* **Problem details**:
Word for word, restate the lines of the listing below from the line with "none -> brown 1x1 brick [459,546,522,628]" through the line with "grey 1x3 plate", and do not include the pictures.
● ● ●
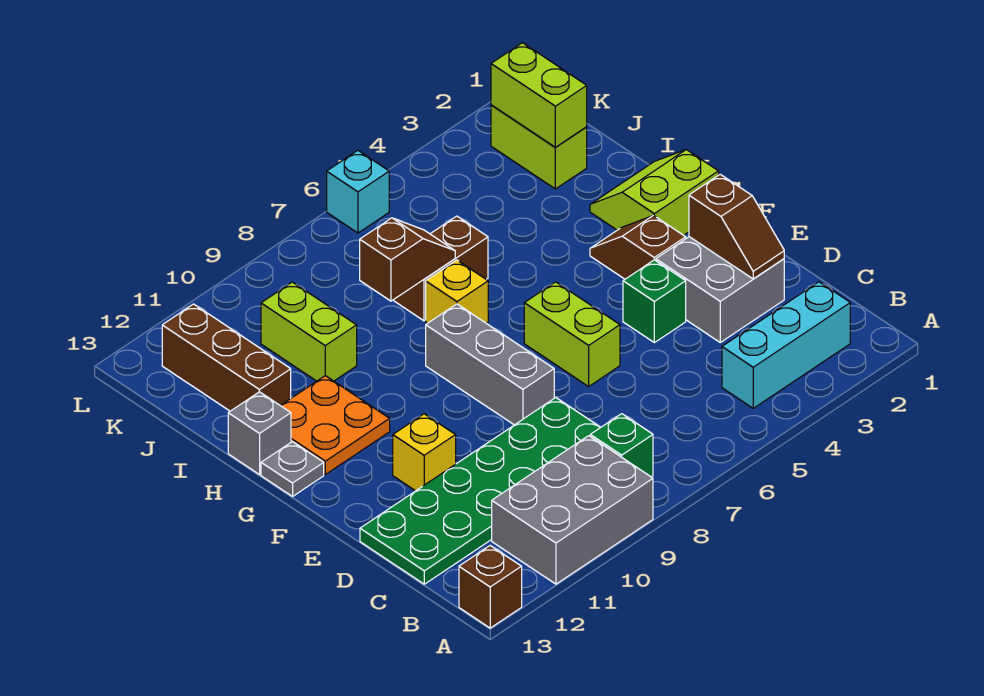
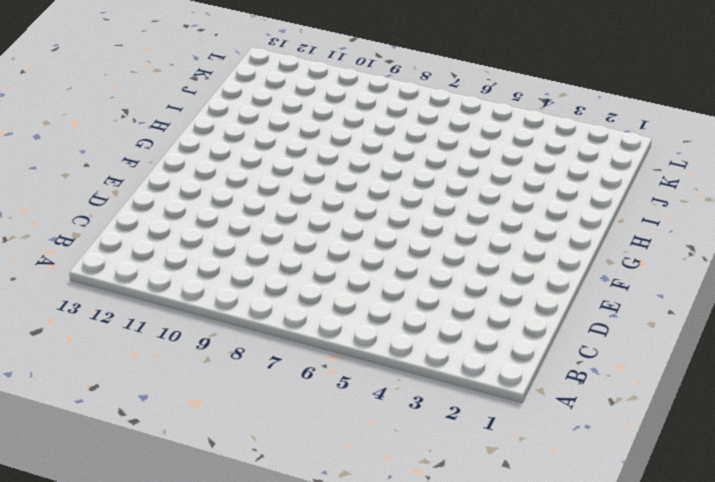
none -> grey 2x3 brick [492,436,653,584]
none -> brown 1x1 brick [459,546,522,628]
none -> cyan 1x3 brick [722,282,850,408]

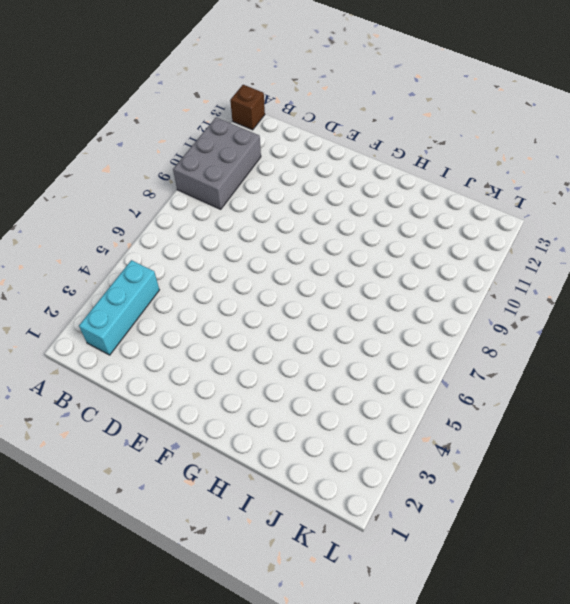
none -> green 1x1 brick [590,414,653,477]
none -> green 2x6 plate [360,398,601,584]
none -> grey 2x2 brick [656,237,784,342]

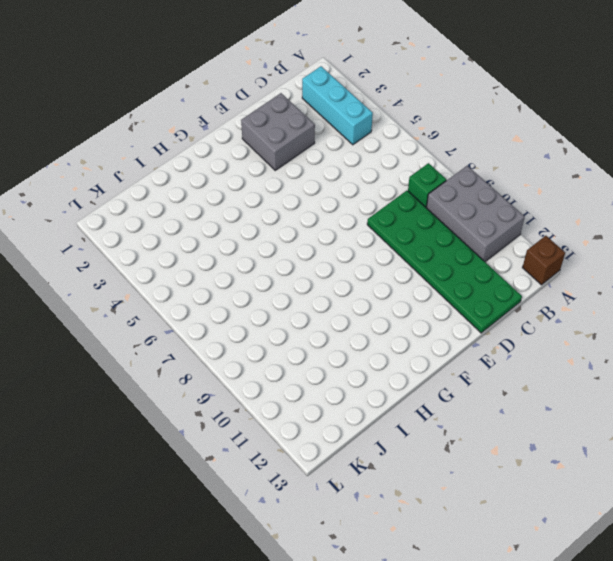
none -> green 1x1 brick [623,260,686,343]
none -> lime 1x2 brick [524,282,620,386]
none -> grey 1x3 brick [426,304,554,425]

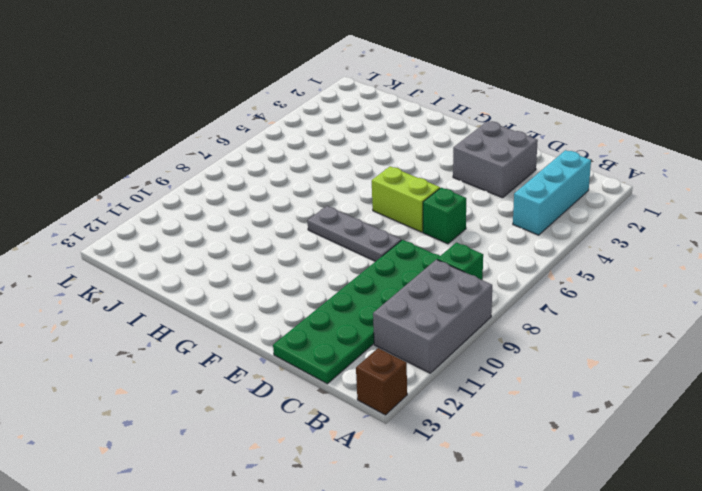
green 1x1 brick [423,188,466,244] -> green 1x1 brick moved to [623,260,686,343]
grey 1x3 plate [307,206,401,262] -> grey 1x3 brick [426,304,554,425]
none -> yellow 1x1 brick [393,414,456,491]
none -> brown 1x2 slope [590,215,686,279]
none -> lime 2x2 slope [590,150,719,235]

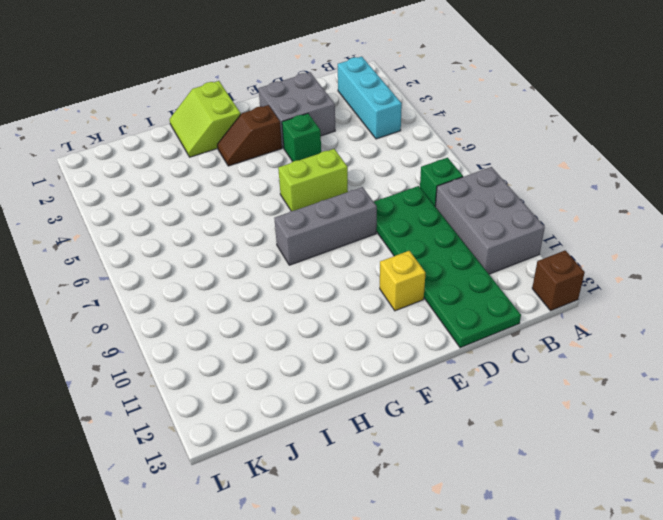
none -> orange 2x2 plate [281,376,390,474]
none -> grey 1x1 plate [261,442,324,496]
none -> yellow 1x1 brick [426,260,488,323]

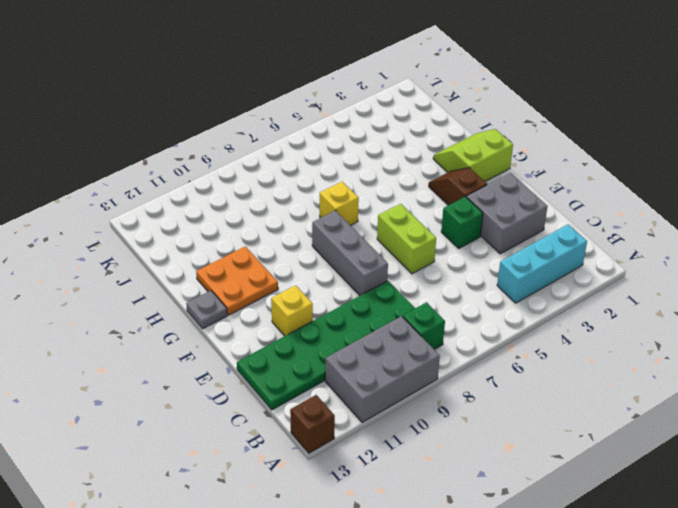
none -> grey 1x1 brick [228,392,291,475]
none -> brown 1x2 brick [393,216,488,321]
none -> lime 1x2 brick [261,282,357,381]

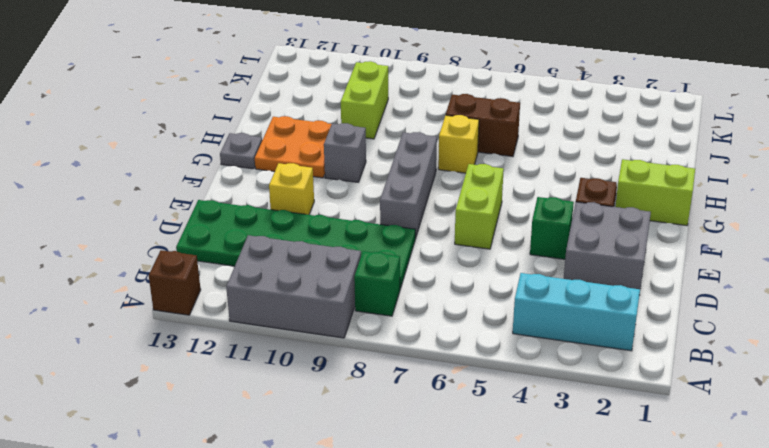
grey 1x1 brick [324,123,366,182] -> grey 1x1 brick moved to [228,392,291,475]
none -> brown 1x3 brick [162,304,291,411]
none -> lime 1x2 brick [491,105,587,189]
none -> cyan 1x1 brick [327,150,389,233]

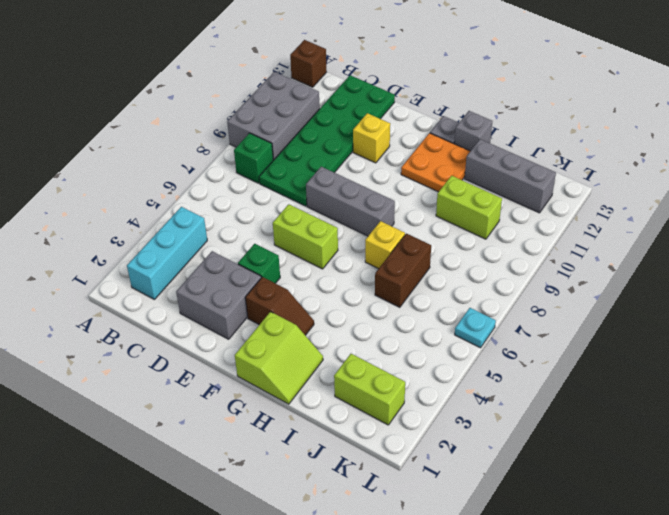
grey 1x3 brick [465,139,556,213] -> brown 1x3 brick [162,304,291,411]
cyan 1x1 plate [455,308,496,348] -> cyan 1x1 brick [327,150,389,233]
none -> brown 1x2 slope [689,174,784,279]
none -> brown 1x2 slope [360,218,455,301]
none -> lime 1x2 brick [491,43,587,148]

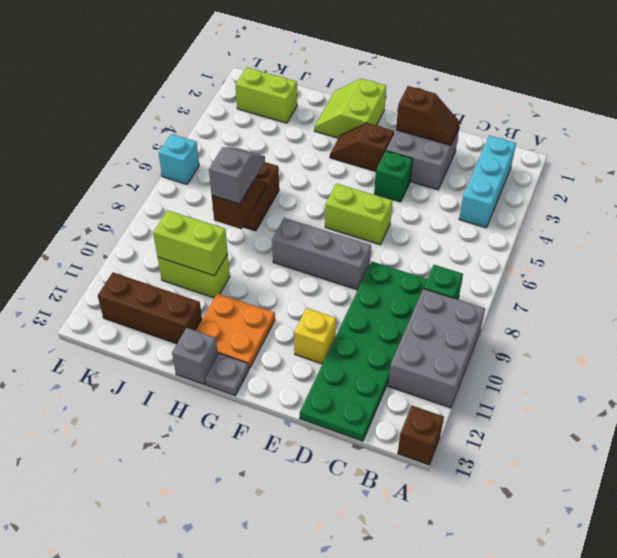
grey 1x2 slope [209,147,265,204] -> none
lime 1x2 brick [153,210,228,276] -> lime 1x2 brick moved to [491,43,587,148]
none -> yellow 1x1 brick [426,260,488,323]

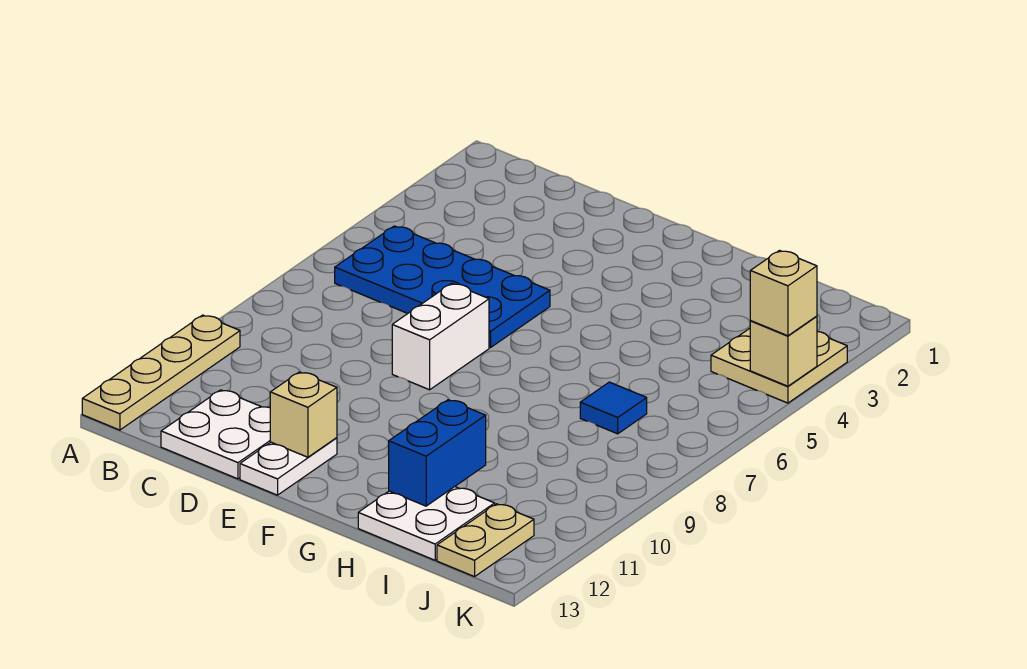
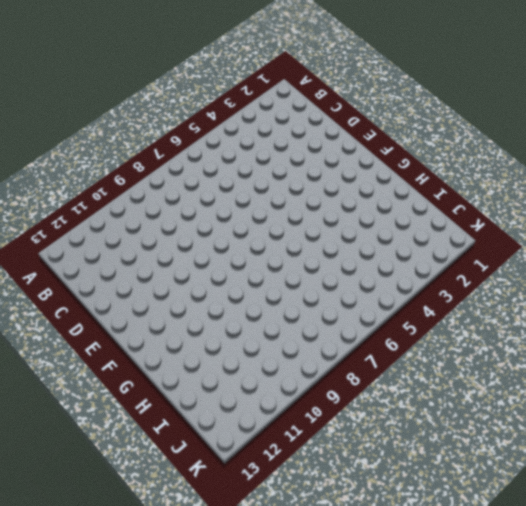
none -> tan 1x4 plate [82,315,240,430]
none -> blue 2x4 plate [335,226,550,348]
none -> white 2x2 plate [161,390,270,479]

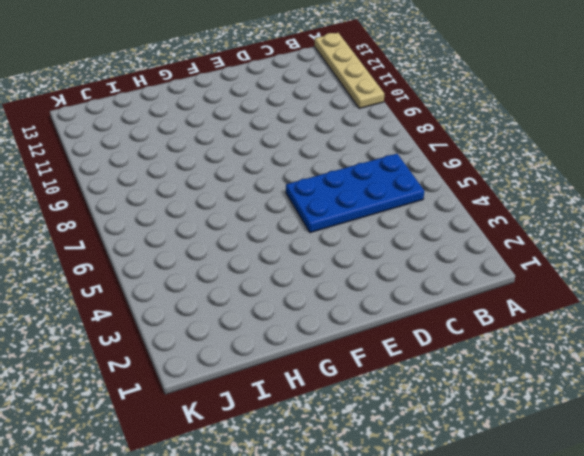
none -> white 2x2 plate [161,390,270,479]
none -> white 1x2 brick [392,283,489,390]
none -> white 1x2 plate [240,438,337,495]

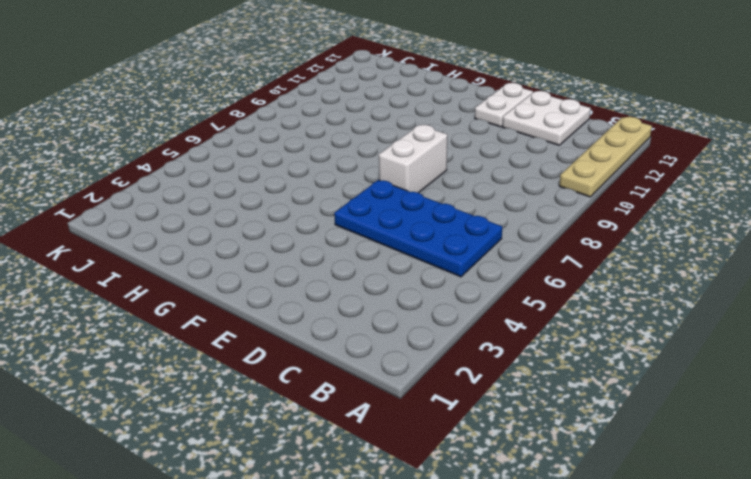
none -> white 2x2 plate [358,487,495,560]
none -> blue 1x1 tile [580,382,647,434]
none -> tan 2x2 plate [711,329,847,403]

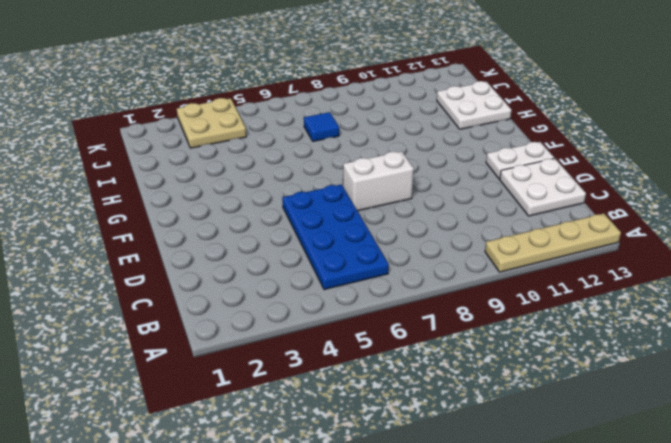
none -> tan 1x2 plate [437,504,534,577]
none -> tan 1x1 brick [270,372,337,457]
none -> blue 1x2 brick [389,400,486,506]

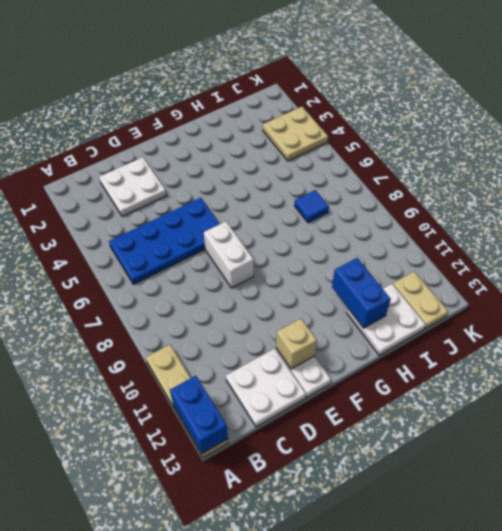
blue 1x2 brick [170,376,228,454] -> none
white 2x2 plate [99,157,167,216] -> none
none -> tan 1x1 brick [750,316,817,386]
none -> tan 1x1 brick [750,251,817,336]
● ● ●
* **Finished exercise**:
none -> brown 1x1 brick [459,546,522,628]
none -> cyan 1x3 brick [722,282,850,408]

none -> green 1x1 brick [590,414,653,477]
none -> green 2x6 plate [360,398,601,584]
none -> grey 2x2 brick [656,237,784,342]

none -> green 1x1 brick [623,260,686,343]
none -> lime 1x2 brick [524,282,620,386]
none -> grey 1x3 brick [426,304,554,425]

green 1x1 brick [423,188,466,244] -> green 1x1 brick moved to [623,260,686,343]
grey 1x3 plate [307,206,401,262] -> grey 1x3 brick [426,304,554,425]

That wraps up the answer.